PROBLEM DESCRIPTION
Give the number of lines below that contain "blue", with no other output.

EXERCISE DATA
# # # #
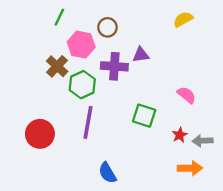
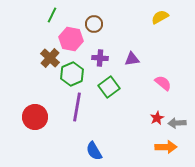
purple triangle: (141, 55) -> (132, 59), moved
purple cross: (114, 66) -> (100, 58), size x0.7
green square: (144, 116) -> (109, 87), moved, turned 35

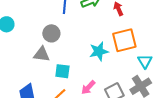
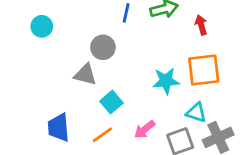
cyan triangle: (145, 61) -> (196, 113), moved, turned -49
cyan square: (62, 71) -> (111, 102), turned 35

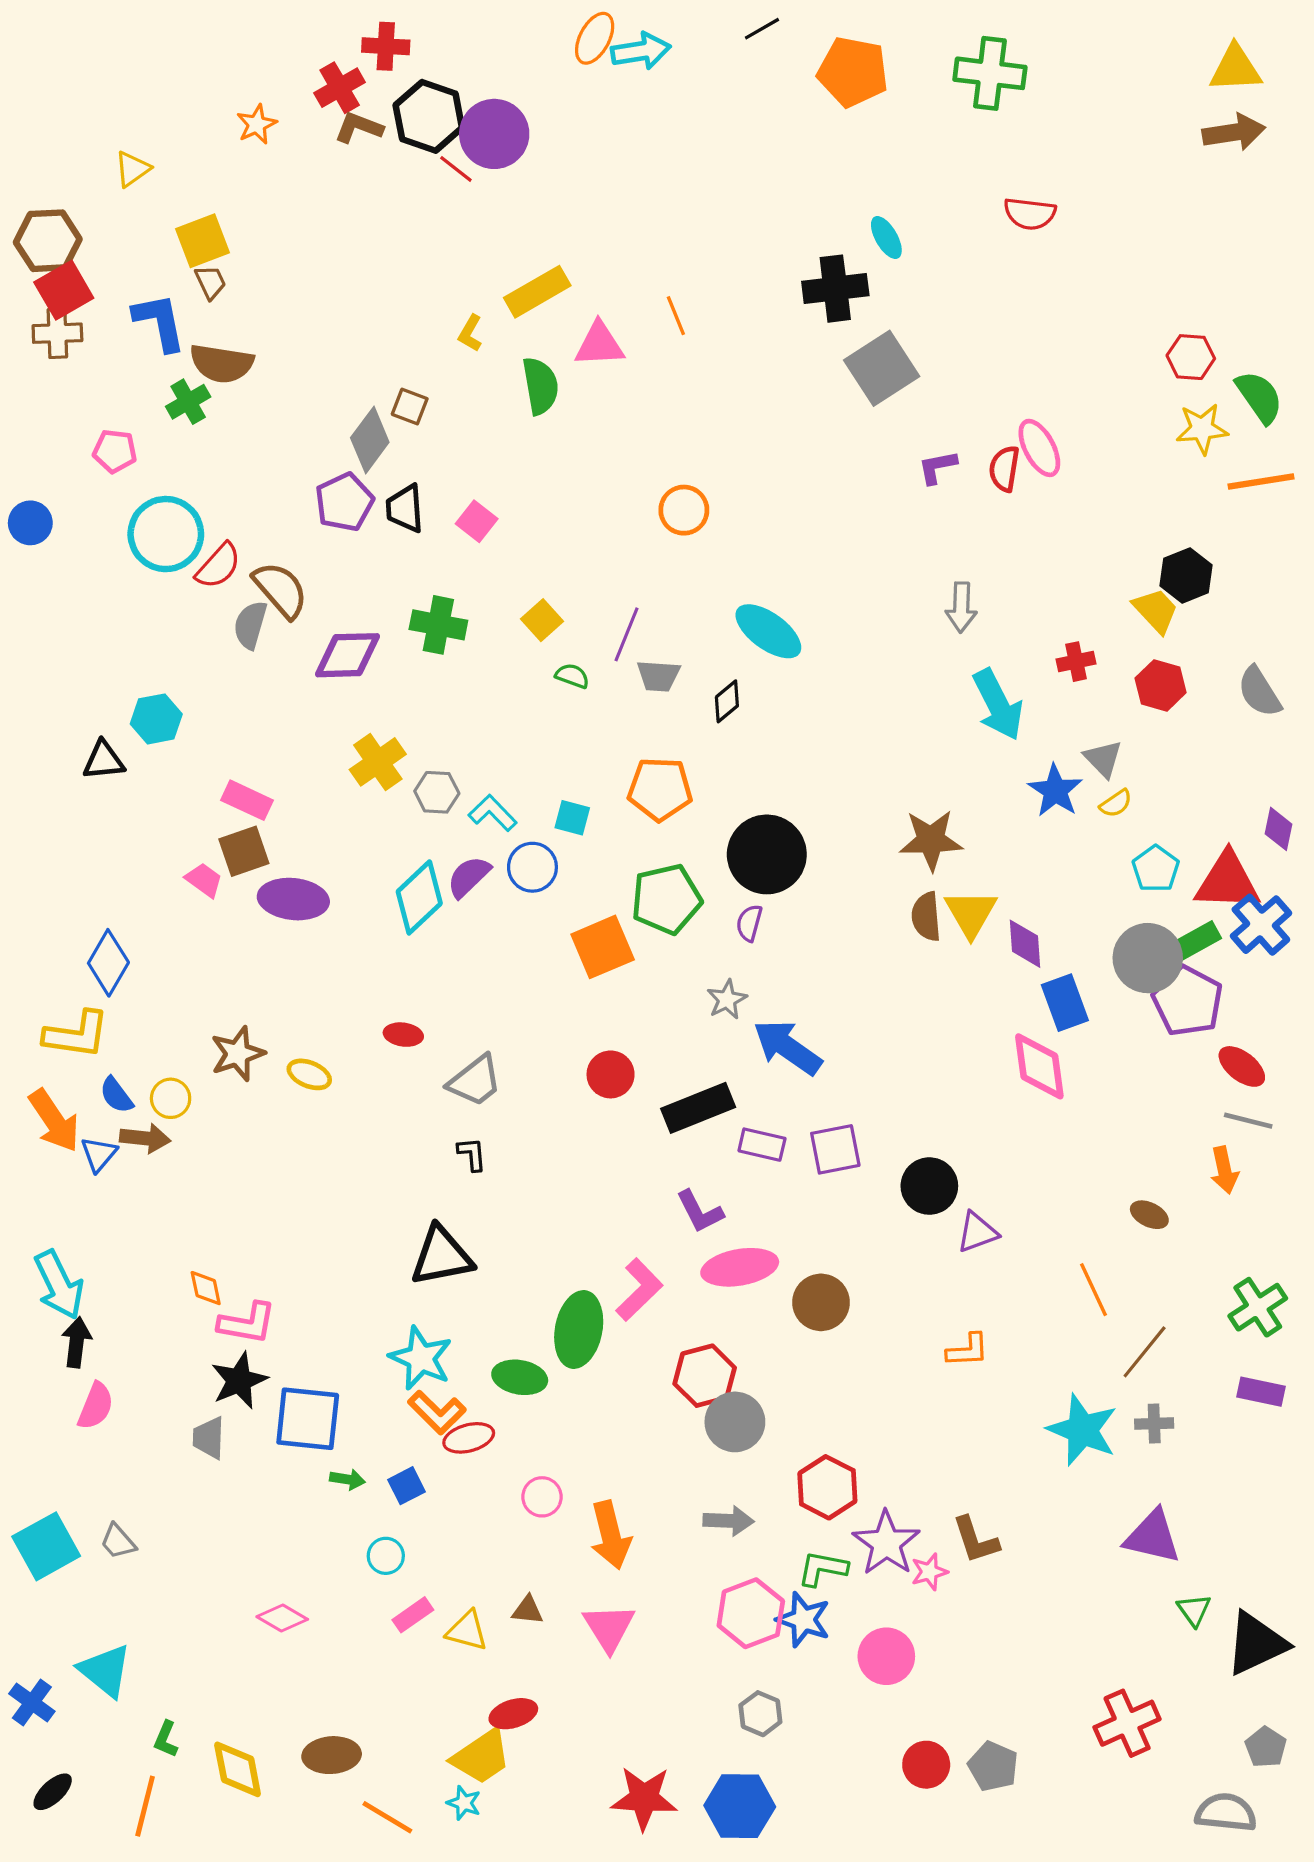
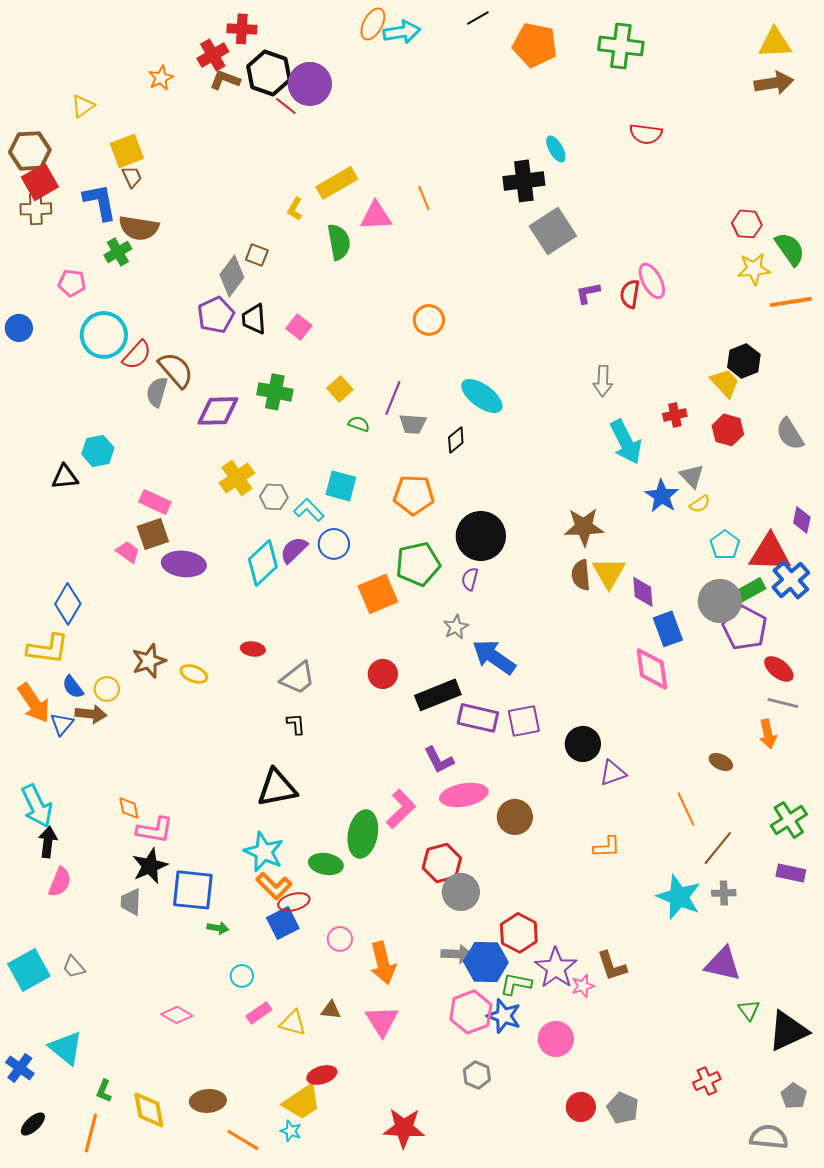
cyan square: (572, 818) -> (341, 486), moved, size x1.4
purple rectangle: (762, 1145) -> (478, 718), size x1.4
blue square: (407, 1486) -> (283, 923), moved, size x1.4
red cross: (1127, 1723) -> (707, 1081), size x0.7
blue hexagon: (740, 1806) -> (486, 962), moved

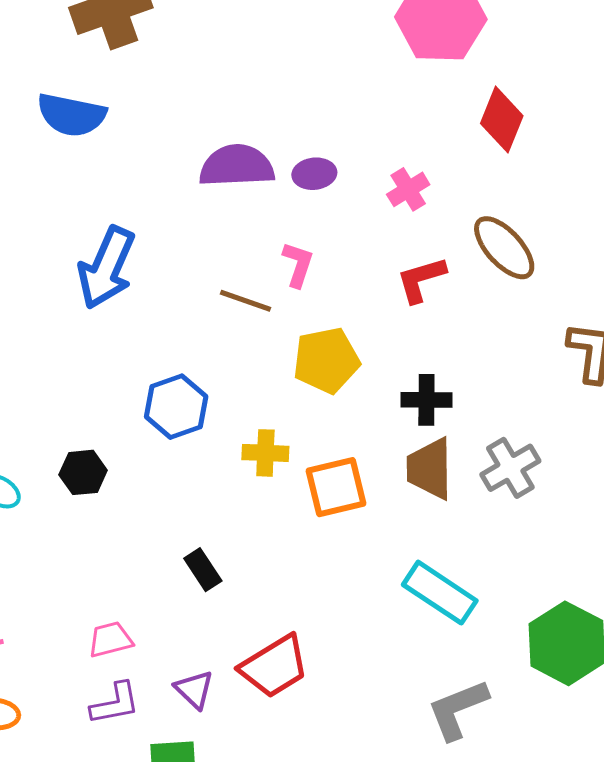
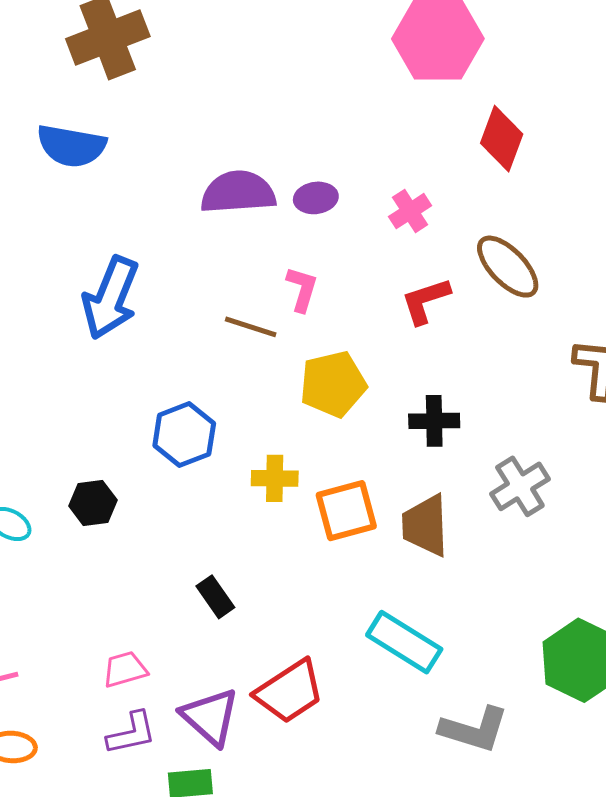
brown trapezoid: (430, 469) -> (425, 525), moved
cyan rectangle: (440, 593) -> (404, 642), moved
purple triangle: (194, 689) -> (210, 717), size x1.5
gray L-shape: (458, 709) -> (474, 729), turned -140

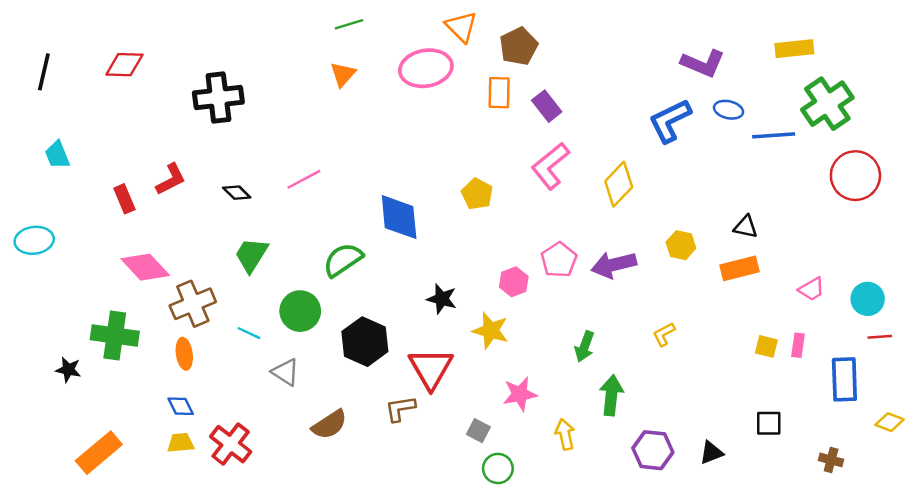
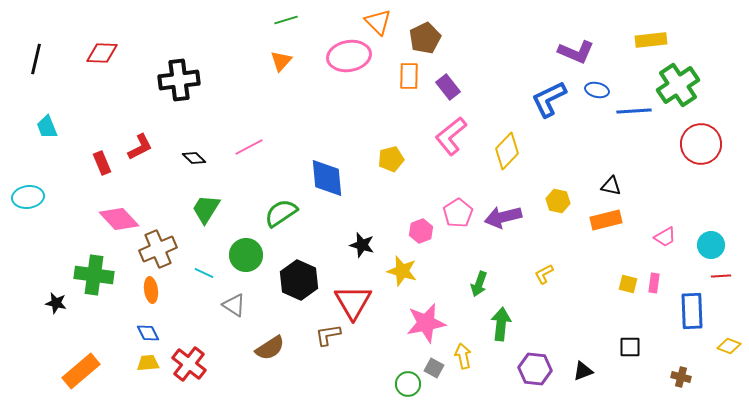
yellow pentagon: (477, 194) -> (391, 159), turned 30
pink star: (520, 394) -> (426, 323), size x1.4
gray square: (478, 431) -> (434, 368), moved

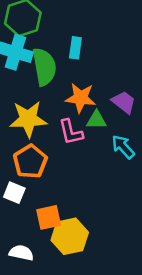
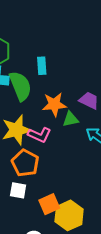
pink L-shape: (71, 132) -> (39, 135), moved, turned -40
# # # #
WRITTEN RESPONSE
2